> **AIM OF THE TASK**:
Return all of the data that follows precisely, leaving every image out.

··· RECORDS PROVIDED ···

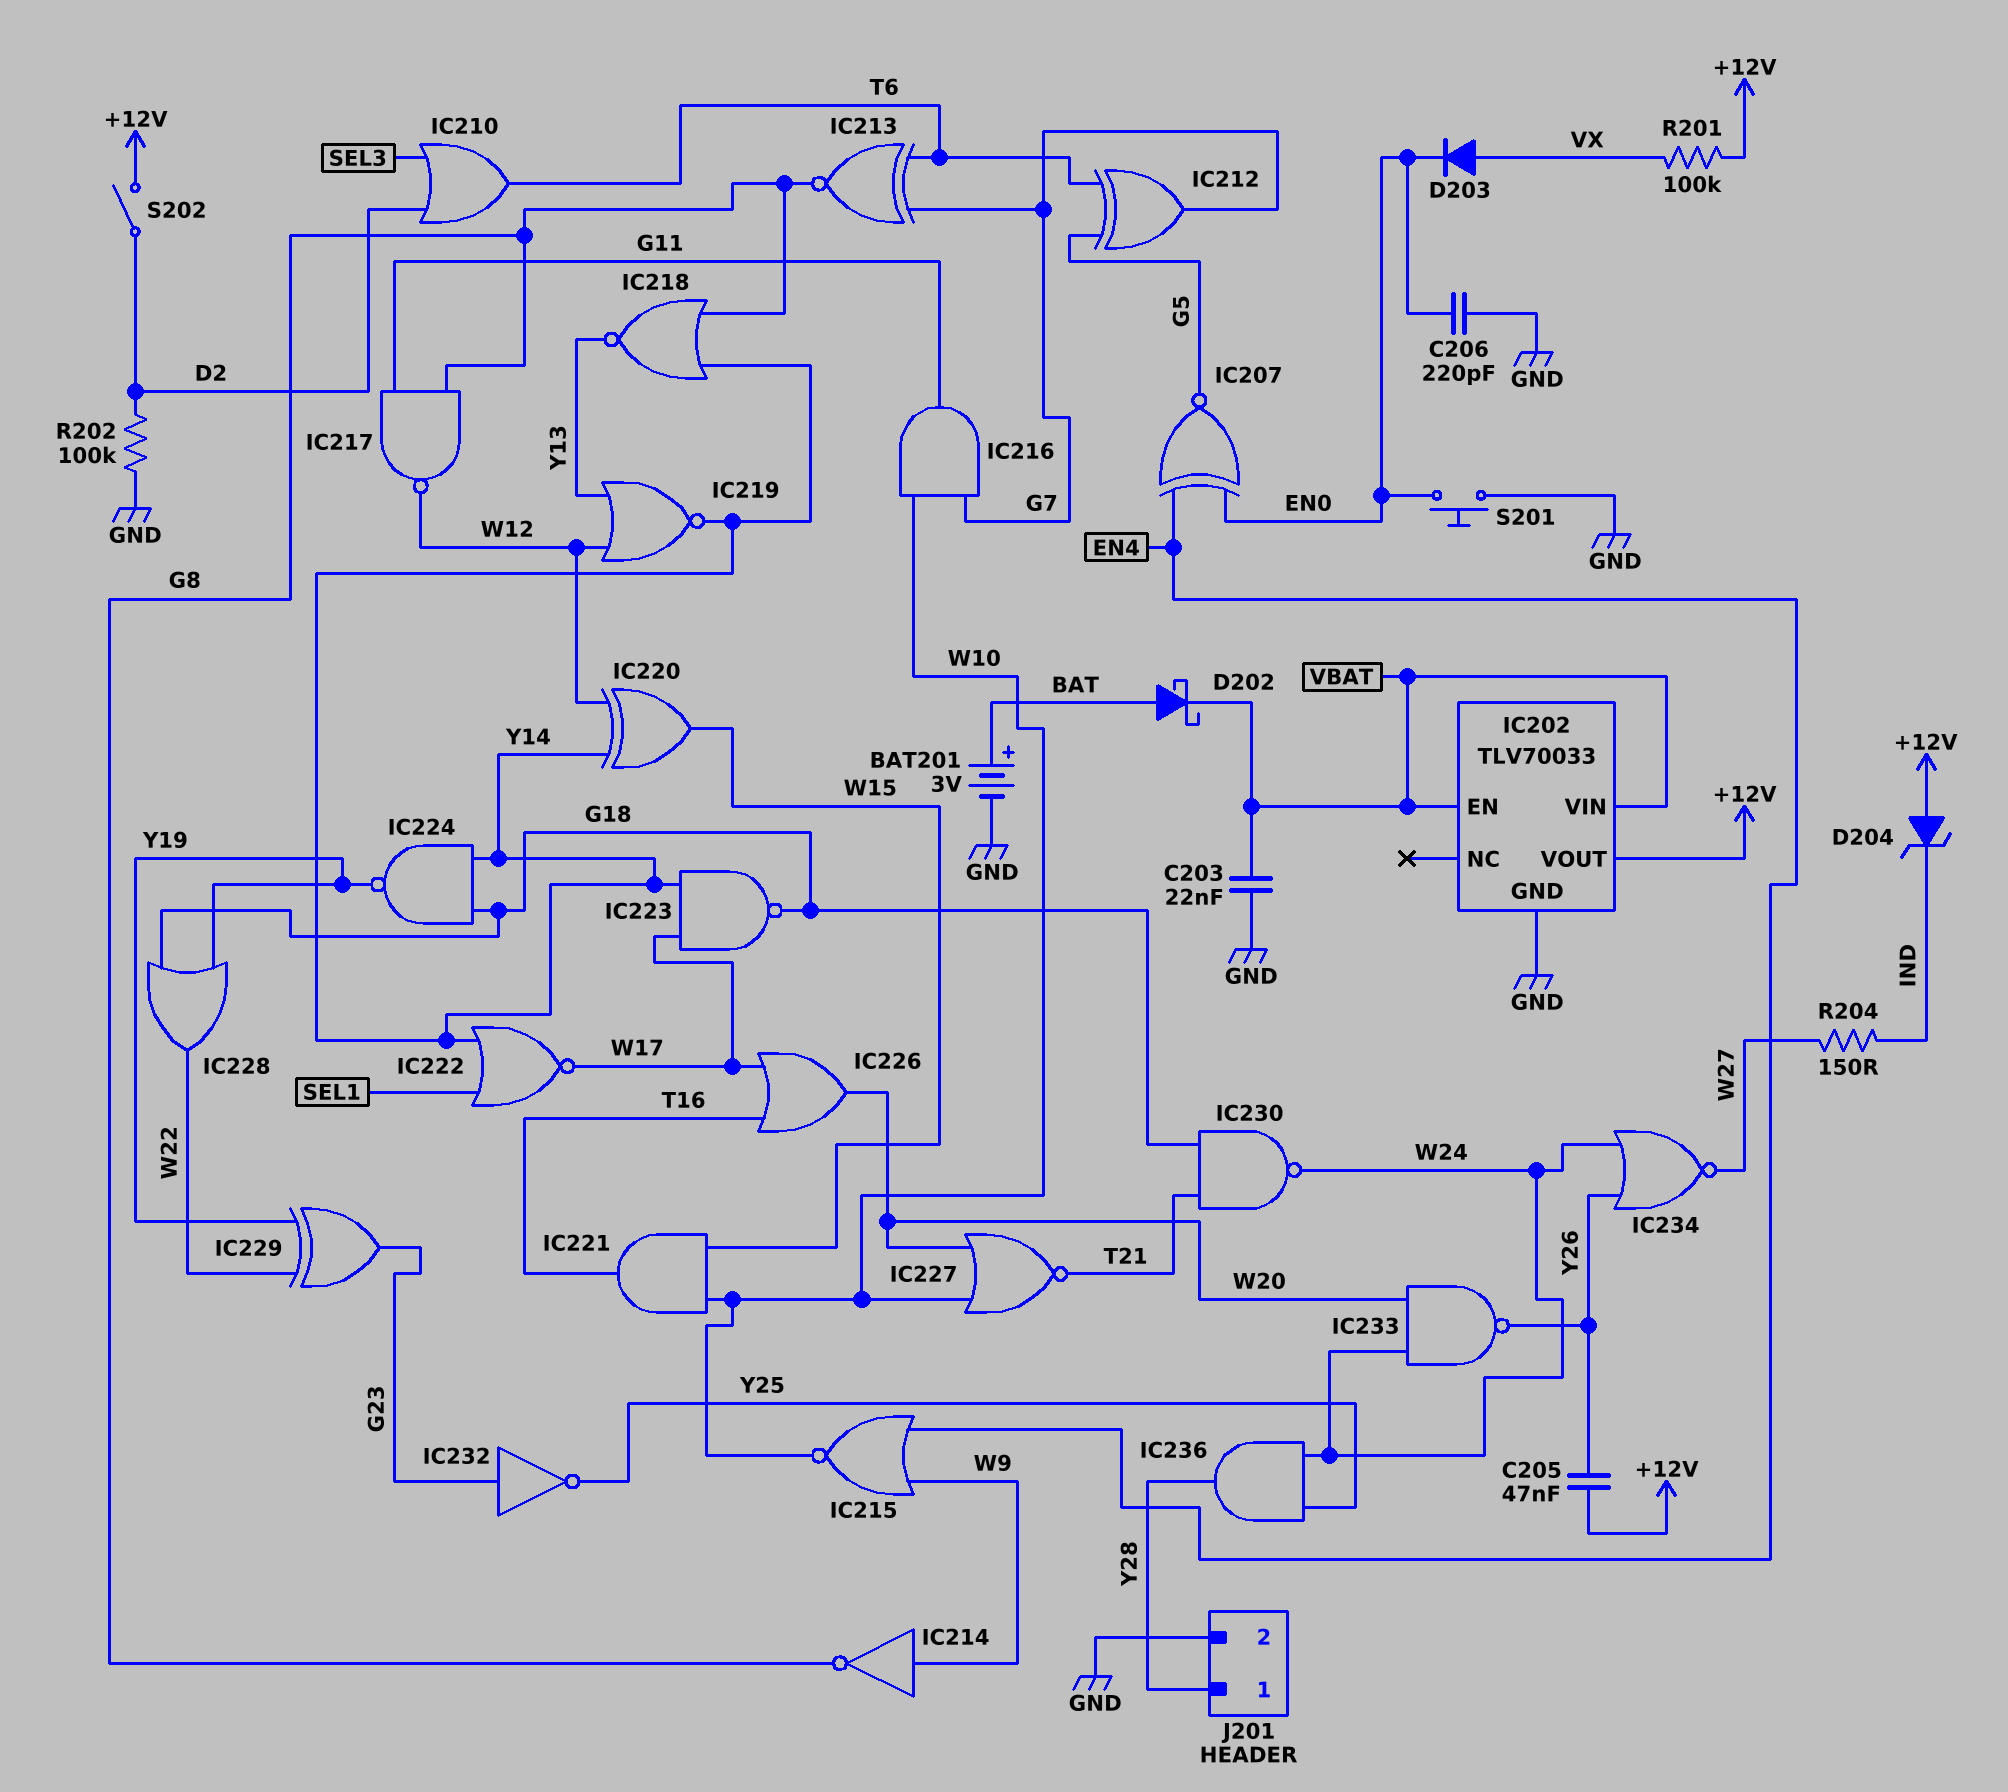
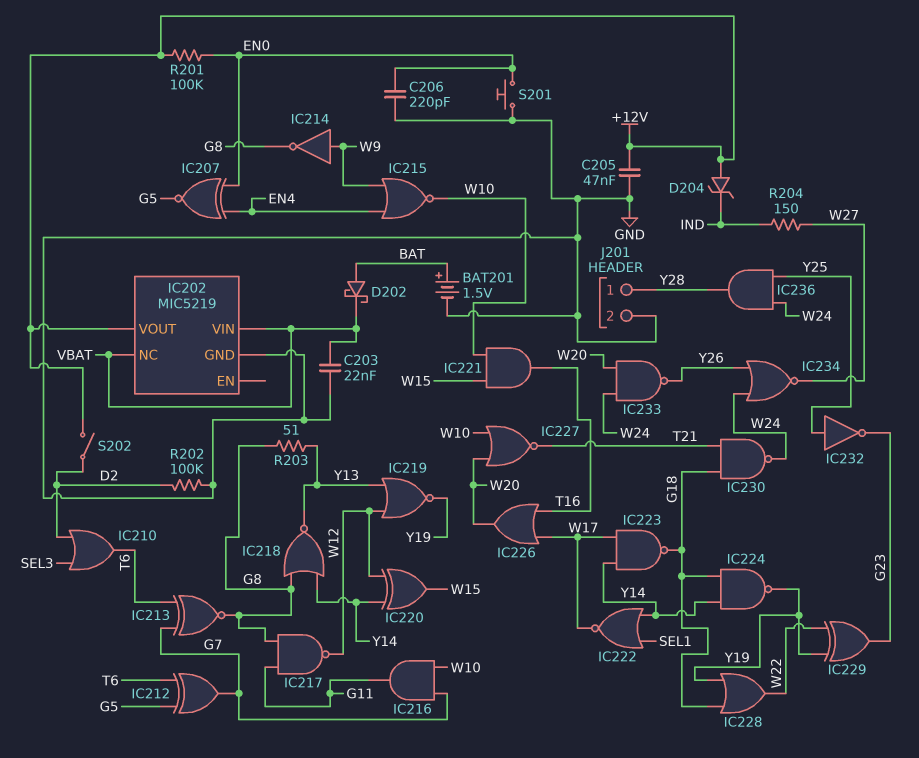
BAT201: 3V (plus BAT, minus GND) -> 1.5V (plus BAT, minus GND)
C205: 47nF (+12V, Y26) -> 47nF (+12V, GND)
D203: diode (A VX, K EN0) -> none
IC202: TLV70033 -> MIC5219
IC202 pin EN: VBAT -> none
IC202 pin NC: none -> VBAT
IC219: NOR (in W12, in Y13, out Y14) -> NOR (in W12, in Y13, out Y19)
IC232: NOT (in G23, out Y25) -> NOT (in Y25, out G23)
R201: 100k (+12V, VX) -> 100k (+12V, EN0)
R203: none -> 51 (G8, Y13)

···

> **REPLY**:
BAT201: 3V (plus BAT, minus GND) -> 1.5V (plus BAT, minus GND)
C205: 47nF (+12V, Y26) -> 47nF (+12V, GND)
D203: diode (A VX, K EN0) -> none
IC202: TLV70033 -> MIC5219
IC202 pin EN: VBAT -> none
IC202 pin NC: none -> VBAT
IC219: NOR (in W12, in Y13, out Y14) -> NOR (in W12, in Y13, out Y19)
IC232: NOT (in G23, out Y25) -> NOT (in Y25, out G23)
R201: 100k (+12V, VX) -> 100k (+12V, EN0)
R203: none -> 51 (G8, Y13)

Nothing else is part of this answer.